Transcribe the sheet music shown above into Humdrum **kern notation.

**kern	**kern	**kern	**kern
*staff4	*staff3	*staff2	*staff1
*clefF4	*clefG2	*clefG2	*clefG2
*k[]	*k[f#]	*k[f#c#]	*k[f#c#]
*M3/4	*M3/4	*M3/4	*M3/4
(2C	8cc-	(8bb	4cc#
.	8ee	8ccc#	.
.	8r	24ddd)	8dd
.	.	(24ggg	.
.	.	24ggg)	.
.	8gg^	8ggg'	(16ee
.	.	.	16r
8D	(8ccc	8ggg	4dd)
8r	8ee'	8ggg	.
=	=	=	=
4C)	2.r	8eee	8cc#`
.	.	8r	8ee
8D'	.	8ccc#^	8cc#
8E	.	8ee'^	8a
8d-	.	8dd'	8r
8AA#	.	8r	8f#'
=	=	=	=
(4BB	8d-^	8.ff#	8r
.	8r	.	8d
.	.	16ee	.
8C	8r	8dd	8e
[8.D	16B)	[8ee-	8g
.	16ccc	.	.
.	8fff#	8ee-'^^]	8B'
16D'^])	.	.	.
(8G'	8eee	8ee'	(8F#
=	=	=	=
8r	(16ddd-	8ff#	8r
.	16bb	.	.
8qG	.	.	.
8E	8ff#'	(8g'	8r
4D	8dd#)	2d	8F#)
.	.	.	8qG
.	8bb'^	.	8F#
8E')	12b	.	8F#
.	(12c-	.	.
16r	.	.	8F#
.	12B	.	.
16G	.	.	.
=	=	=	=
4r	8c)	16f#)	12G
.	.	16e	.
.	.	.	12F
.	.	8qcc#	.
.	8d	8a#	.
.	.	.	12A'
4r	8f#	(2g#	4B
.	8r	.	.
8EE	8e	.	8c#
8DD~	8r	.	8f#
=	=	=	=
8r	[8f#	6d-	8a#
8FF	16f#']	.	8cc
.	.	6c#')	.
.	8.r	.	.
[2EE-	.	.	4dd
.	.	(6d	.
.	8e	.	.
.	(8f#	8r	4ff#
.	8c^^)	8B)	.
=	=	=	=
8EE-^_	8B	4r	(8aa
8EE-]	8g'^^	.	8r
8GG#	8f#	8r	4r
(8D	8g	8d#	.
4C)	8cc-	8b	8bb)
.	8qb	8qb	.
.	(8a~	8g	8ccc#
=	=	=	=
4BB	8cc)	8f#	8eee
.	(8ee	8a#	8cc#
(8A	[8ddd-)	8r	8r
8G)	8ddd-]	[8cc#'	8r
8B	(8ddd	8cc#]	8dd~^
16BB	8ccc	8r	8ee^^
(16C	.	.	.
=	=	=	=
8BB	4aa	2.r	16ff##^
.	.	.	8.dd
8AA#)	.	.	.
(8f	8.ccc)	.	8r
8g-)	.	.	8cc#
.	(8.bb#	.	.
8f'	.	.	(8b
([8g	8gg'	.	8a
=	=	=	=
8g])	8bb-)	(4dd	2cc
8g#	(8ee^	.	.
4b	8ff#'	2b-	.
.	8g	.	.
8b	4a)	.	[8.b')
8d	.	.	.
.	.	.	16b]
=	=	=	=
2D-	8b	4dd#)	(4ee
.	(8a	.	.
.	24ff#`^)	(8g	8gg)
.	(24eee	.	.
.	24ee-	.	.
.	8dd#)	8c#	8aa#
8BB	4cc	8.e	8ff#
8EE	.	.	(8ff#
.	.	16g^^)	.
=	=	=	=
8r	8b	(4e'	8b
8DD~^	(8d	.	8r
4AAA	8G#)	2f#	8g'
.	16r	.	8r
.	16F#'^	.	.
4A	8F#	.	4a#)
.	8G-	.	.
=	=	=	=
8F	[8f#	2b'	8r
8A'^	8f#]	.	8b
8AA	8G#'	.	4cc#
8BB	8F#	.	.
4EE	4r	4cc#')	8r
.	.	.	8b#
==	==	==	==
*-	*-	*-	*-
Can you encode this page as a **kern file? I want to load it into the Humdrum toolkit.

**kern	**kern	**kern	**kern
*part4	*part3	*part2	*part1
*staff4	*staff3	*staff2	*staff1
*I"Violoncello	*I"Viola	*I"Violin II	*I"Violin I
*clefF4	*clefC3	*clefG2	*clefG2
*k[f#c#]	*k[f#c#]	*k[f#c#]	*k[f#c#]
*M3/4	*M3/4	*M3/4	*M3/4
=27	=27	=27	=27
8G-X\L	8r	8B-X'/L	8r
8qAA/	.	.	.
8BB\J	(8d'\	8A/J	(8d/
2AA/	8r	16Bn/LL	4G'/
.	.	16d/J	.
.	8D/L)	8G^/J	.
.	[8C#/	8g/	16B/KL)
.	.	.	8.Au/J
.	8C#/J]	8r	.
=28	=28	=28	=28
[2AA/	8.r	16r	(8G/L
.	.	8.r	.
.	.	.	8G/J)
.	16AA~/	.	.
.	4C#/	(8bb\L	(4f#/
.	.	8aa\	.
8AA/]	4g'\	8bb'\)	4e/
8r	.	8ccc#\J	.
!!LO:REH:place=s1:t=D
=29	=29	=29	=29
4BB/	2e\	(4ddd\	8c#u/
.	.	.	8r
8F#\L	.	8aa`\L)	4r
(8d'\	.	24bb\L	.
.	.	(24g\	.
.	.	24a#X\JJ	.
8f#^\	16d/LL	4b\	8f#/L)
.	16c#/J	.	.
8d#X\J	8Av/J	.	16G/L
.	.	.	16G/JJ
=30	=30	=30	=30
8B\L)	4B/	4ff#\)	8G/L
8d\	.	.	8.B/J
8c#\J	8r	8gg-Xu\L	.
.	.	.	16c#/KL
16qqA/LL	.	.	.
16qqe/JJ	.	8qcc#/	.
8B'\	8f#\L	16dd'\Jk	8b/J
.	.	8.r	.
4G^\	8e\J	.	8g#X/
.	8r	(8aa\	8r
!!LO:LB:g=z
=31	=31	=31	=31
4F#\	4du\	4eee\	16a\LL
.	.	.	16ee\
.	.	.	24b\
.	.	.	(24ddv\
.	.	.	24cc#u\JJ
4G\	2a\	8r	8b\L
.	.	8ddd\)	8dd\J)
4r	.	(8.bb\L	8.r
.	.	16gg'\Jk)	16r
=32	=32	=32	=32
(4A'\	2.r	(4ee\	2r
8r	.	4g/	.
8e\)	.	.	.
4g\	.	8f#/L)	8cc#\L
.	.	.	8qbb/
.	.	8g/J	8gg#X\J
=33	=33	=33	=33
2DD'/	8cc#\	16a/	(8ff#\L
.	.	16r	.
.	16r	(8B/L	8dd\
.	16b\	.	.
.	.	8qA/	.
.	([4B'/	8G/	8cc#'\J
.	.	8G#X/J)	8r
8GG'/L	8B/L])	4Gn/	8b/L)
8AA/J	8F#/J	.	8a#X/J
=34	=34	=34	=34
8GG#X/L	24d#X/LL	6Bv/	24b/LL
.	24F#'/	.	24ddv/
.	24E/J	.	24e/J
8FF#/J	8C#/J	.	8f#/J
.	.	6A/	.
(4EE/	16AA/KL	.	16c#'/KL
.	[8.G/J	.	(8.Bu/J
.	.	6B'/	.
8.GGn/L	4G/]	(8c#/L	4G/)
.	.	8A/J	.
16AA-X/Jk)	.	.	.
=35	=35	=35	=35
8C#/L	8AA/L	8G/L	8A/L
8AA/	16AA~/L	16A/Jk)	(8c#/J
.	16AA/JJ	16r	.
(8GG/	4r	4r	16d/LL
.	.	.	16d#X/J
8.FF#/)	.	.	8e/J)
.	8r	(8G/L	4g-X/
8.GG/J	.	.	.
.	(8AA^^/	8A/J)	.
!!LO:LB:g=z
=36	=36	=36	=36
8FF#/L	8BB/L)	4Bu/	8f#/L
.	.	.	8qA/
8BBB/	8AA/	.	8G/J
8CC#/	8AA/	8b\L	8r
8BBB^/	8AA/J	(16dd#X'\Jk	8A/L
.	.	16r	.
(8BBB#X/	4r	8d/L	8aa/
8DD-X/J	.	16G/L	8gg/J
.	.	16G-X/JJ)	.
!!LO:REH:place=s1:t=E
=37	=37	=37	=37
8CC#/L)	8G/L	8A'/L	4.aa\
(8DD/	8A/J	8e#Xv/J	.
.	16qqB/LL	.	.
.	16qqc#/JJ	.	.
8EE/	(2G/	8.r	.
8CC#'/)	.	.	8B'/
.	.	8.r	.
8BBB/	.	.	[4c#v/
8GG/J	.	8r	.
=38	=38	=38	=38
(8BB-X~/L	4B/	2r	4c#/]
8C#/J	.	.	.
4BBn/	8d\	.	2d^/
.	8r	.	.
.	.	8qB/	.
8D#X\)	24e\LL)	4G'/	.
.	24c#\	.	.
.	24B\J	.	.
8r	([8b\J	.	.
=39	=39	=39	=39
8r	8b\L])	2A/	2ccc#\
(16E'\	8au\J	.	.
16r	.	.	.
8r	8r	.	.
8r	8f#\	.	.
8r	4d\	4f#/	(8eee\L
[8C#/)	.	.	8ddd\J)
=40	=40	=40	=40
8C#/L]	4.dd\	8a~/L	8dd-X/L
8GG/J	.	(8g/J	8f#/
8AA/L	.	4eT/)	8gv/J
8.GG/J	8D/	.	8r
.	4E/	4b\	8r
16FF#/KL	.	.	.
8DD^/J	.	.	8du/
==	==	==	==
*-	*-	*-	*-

REQUIREMENTS :: How many lines in the listing above contain the string "into", matching case exactly? Reply with the number only.

SOLUTION FOR THIS EXERCISE :: 2